[[ Study material open ]]
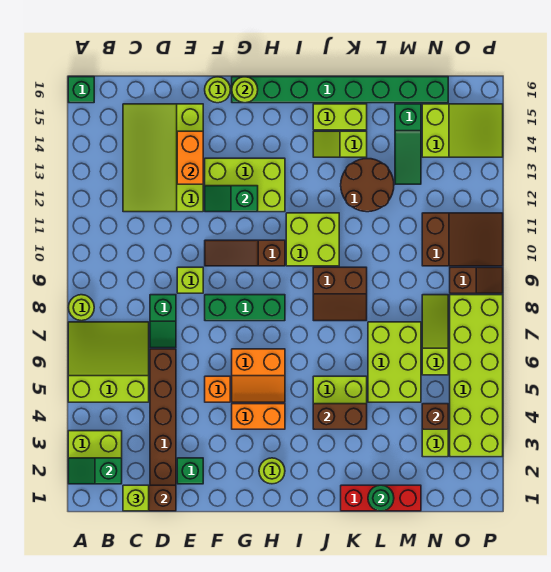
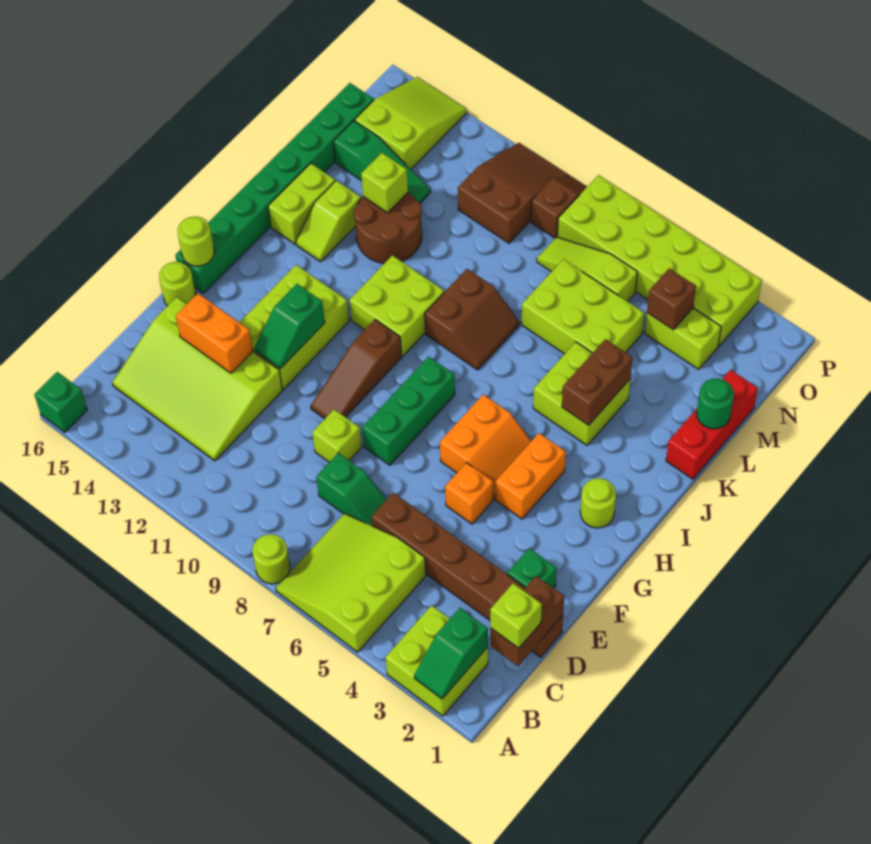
none -> lime brick L13 level 2

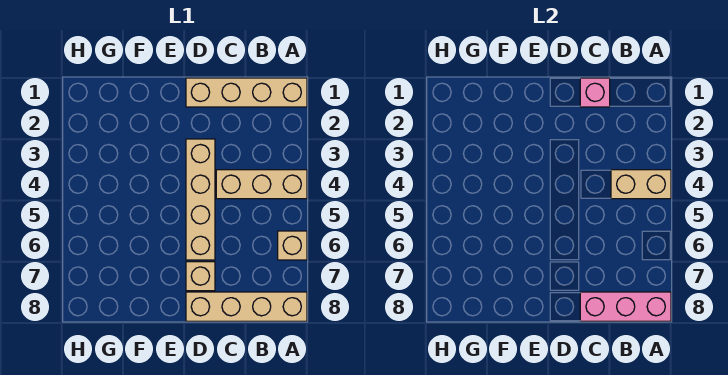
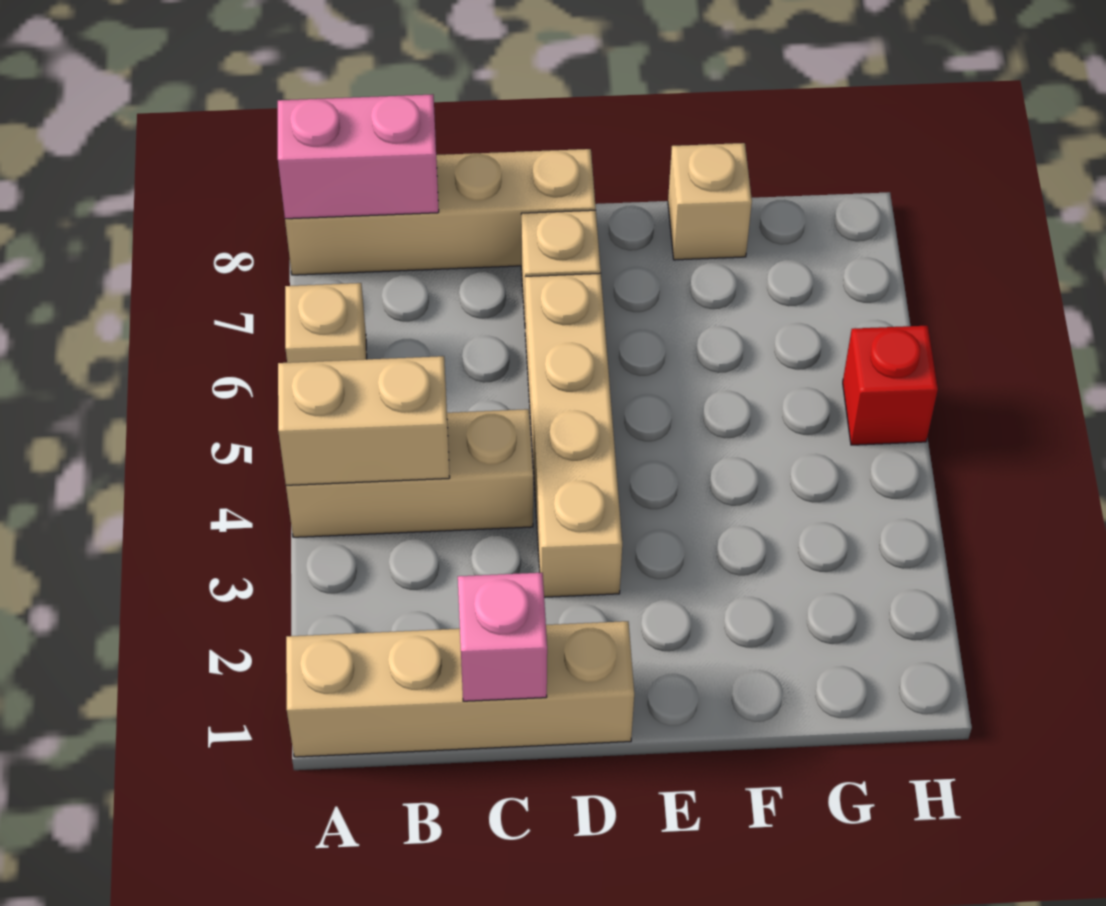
pink brick A8:C8 level 2 -> pink brick A8:B8 level 2
none -> tan brick F8 level 1
none -> red brick H5 level 1

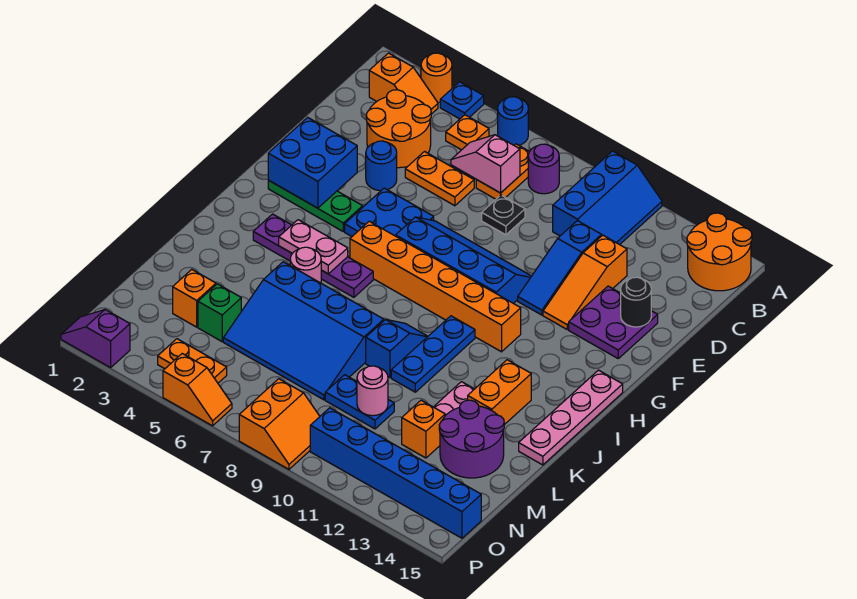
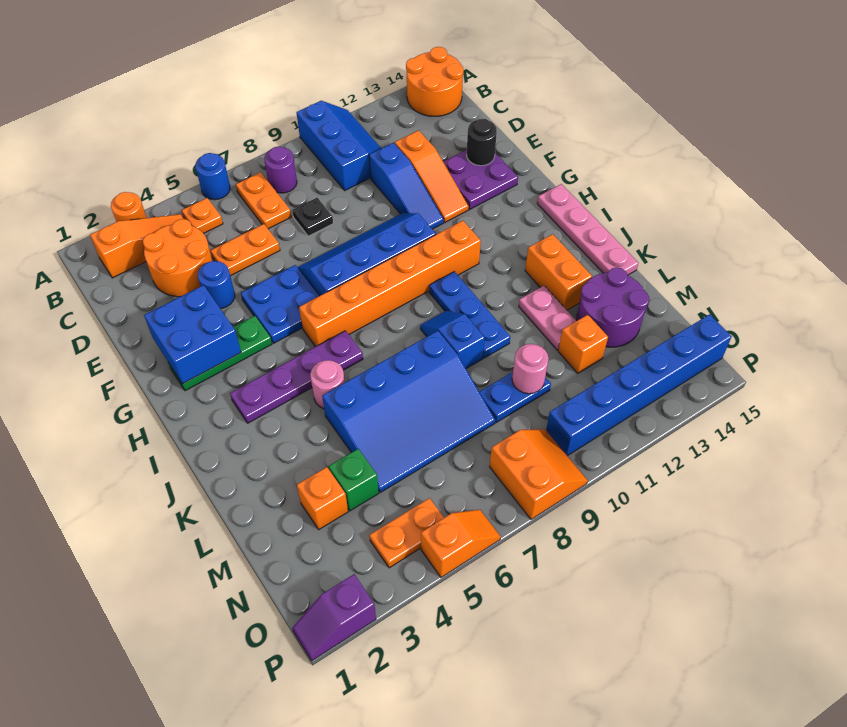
blue plate A4 level 1 -> none
orange slope B2:B3 level 1 top 2 -> orange slope B2:B4 level 1 top 2
pink slope C6:C7 level 2 top 7 -> none
pink plate I4:I5 level 2 -> none

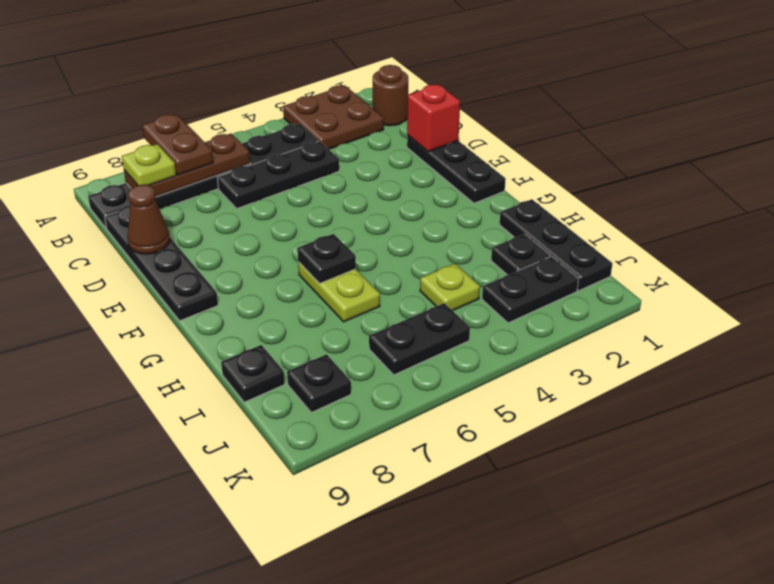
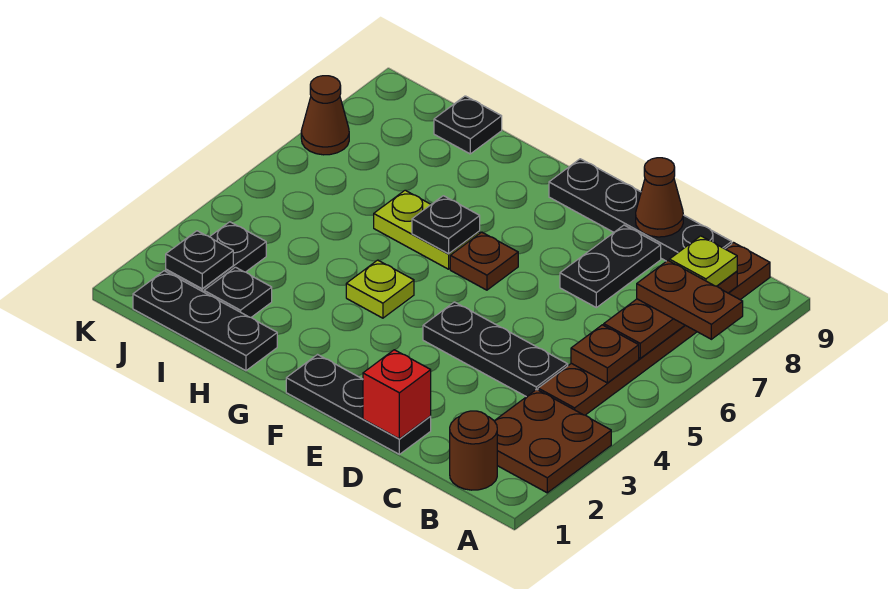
black plate B4:B9 level 1 -> brown plate B4:B9 level 1
none -> brown plate B5 level 2
black plate C4:C6 level 1 -> black plate C4:E4 level 1
none -> brown plate F6 level 1
lime plate I4 level 1 -> lime plate G4 level 1
black plate J5:J6 level 1 -> black plate D7:D8 level 1
black plate J8 level 1 -> black plate J2 level 2
none -> brown cone K7 level 1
[[ Study material closed ]]
== Work to complete ==
Scan the lines above, and whenever one holds the string "black", copy it.

== Solution to this problem ==
black plate B4:B9 level 1 -> brown plate B4:B9 level 1
black plate C4:C6 level 1 -> black plate C4:E4 level 1
black plate J5:J6 level 1 -> black plate D7:D8 level 1
black plate J8 level 1 -> black plate J2 level 2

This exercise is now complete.